═══ Material provided

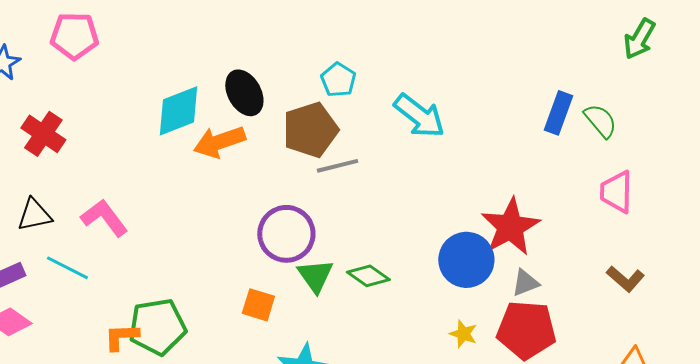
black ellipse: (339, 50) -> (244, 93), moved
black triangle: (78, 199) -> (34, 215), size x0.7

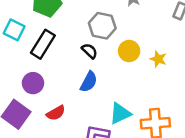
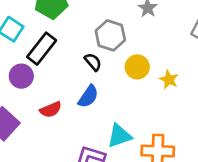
purple circle: (33, 83) -> (21, 76), moved
red semicircle: (56, 113) -> (51, 110), moved

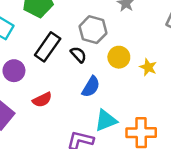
black rectangle: (42, 49) -> (48, 47), moved
blue semicircle: (88, 96) -> (91, 87), moved

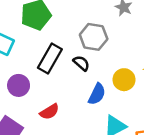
yellow circle: (119, 57) -> (124, 80), moved

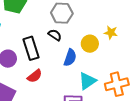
black rectangle: (50, 58) -> (31, 48), moved, turned -40

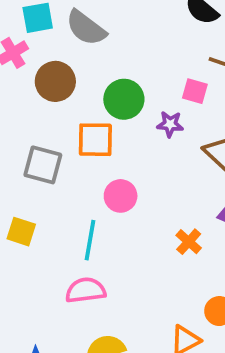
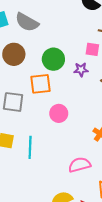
cyan line: (90, 240) -> (30, 147), moved
pink semicircle: (86, 290) -> (80, 165), moved

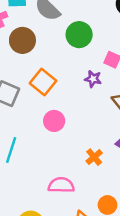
green circle: (53, 59) -> (79, 35), moved
orange square: (40, 84) -> (43, 82), turned 30

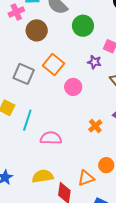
pink circle: (54, 121) -> (73, 87), moved
pink semicircle: (61, 185) -> (51, 138), moved

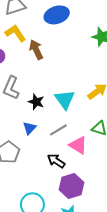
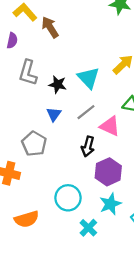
black arrow: (56, 161) -> (88, 146), turned -102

══════

### Exercise aim
Restate word for word the lines from the one holding "green circle: (53, 59) -> (79, 35), moved" down through the last line of the records above, and do not include the pictures.

### Answer space
green circle: (53, 59) -> (79, 35), moved
orange square: (40, 84) -> (43, 82), turned 30

pink circle: (54, 121) -> (73, 87), moved
pink semicircle: (61, 185) -> (51, 138), moved

black arrow: (56, 161) -> (88, 146), turned -102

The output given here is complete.